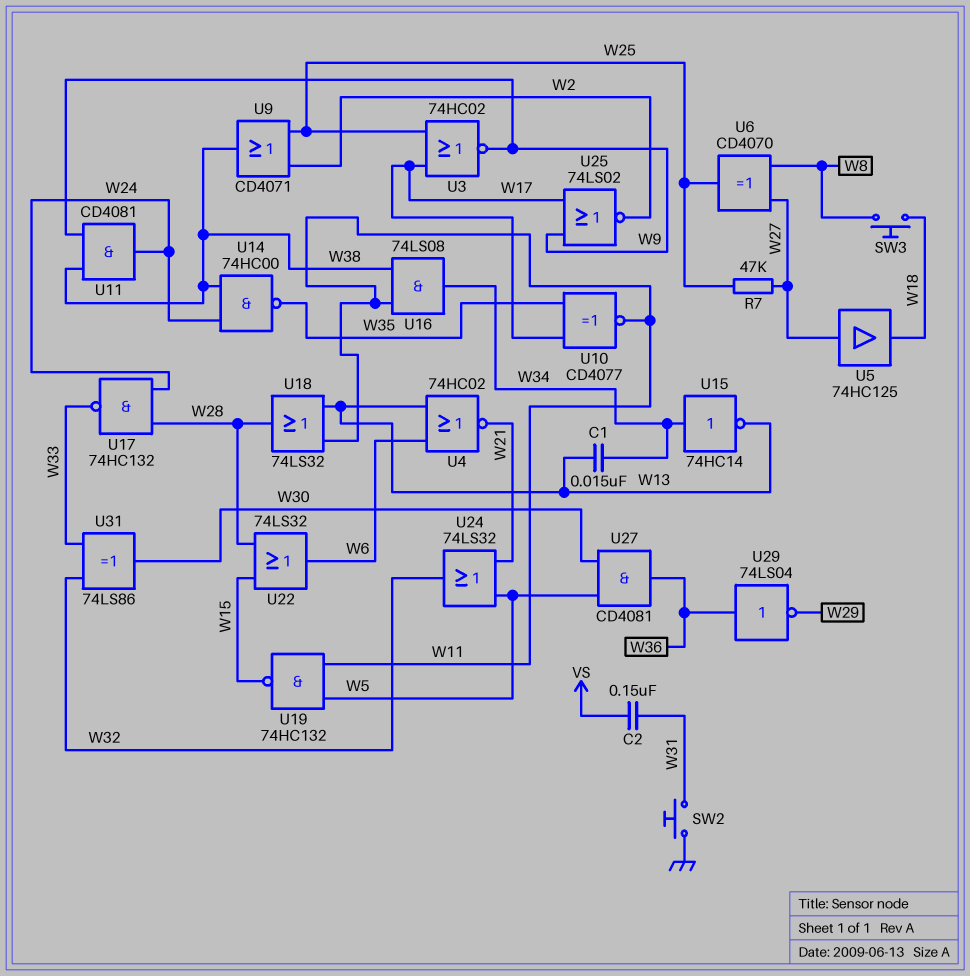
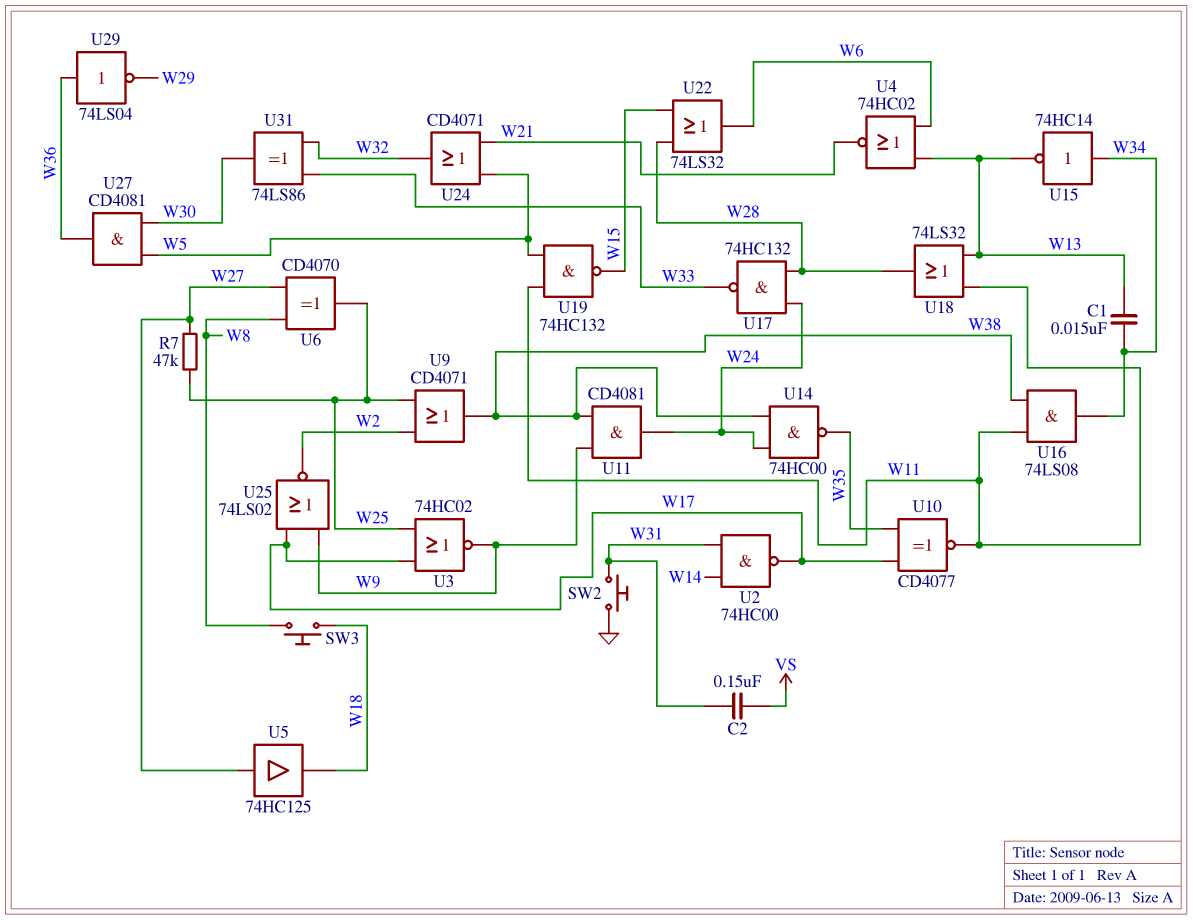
U2: none -> NAND 74HC00 (in W14, in W31, out W17)
U24: OR 74LS32 (in W5, in W21, out W32) -> OR CD4071 (in W5, in W21, out W32)

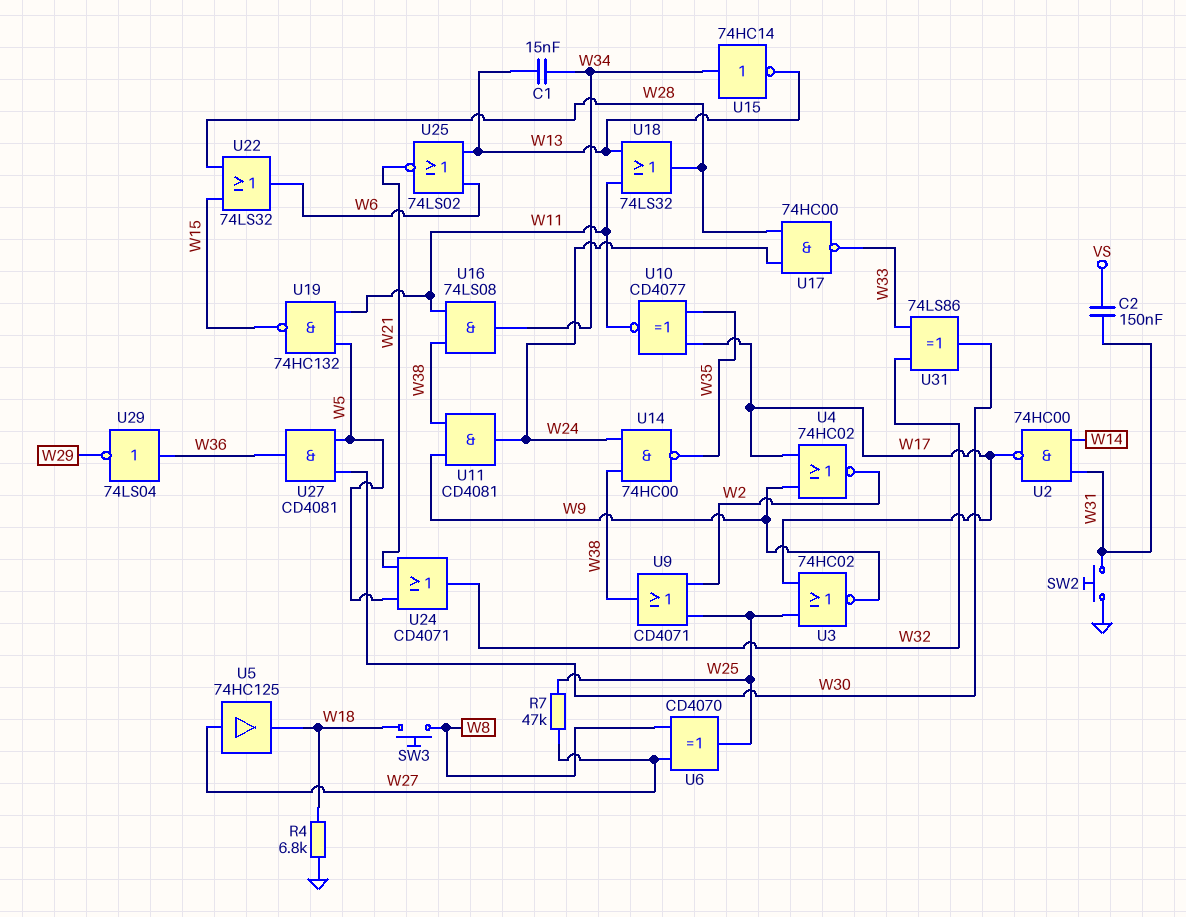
R4: none -> 6.8k (GND, W18)
U4: NOR 74HC02 (in W6, in W13, out W21) -> NOR 74HC02 (in W9, in W17, out W2)
U17: NAND 74HC132 (in W24, in W28, out W33) -> NAND 74HC00 (in W24, in W28, out W33)
U25: NOR 74LS02 (in W9, in W17, out W2) -> NOR 74LS02 (in W6, in W13, out W21)

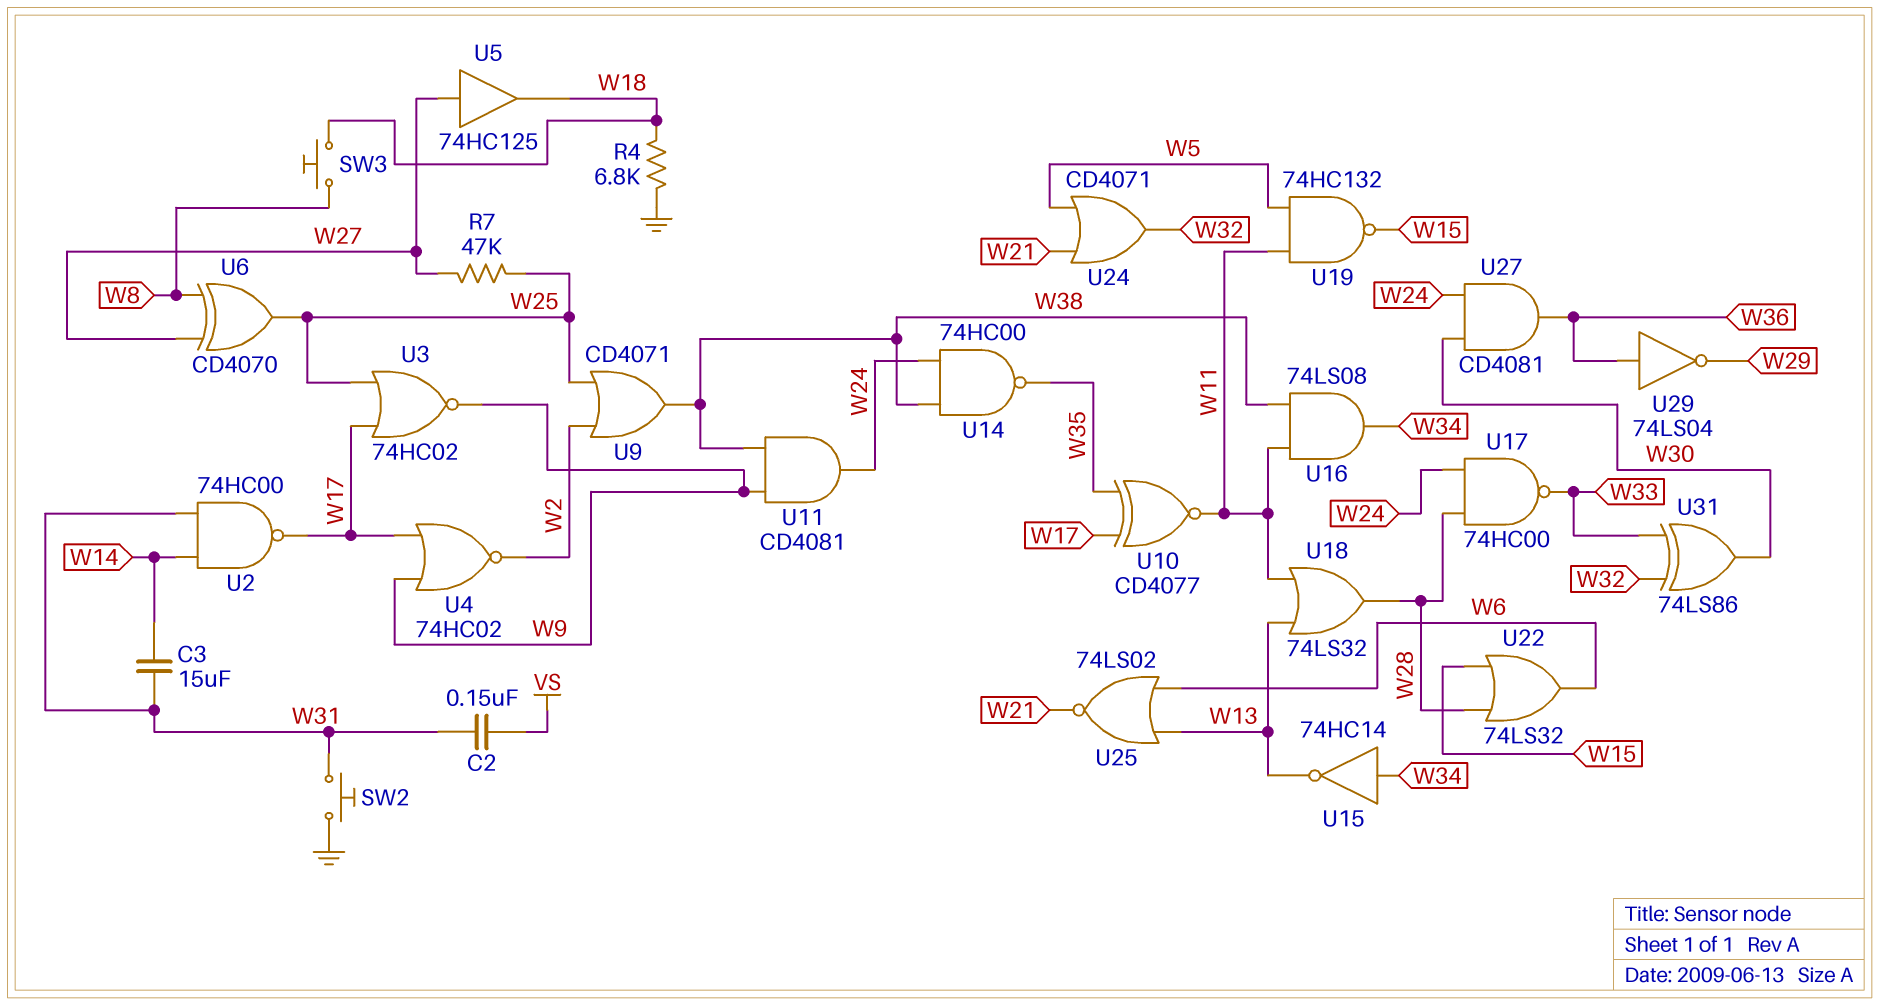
C1: 15nF (W13, W34) -> none
C3: none -> 15uF (W14, W31)
U27: AND CD4081 (in W5, in W30, out W36) -> AND CD4081 (in W24, in W30, out W36)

### [What the task asks]
Reproduce verbatim, and only, the lines starting at the one that contains "U24: OR 74LS32" and ending with the final line of the records; leave out the pictures.

### [Response for this exercise]
U24: OR 74LS32 (in W5, in W21, out W32) -> OR CD4071 (in W5, in W21, out W32)

R4: none -> 6.8k (GND, W18)
U4: NOR 74HC02 (in W6, in W13, out W21) -> NOR 74HC02 (in W9, in W17, out W2)
U17: NAND 74HC132 (in W24, in W28, out W33) -> NAND 74HC00 (in W24, in W28, out W33)
U25: NOR 74LS02 (in W9, in W17, out W2) -> NOR 74LS02 (in W6, in W13, out W21)

C1: 15nF (W13, W34) -> none
C3: none -> 15uF (W14, W31)
U27: AND CD4081 (in W5, in W30, out W36) -> AND CD4081 (in W24, in W30, out W36)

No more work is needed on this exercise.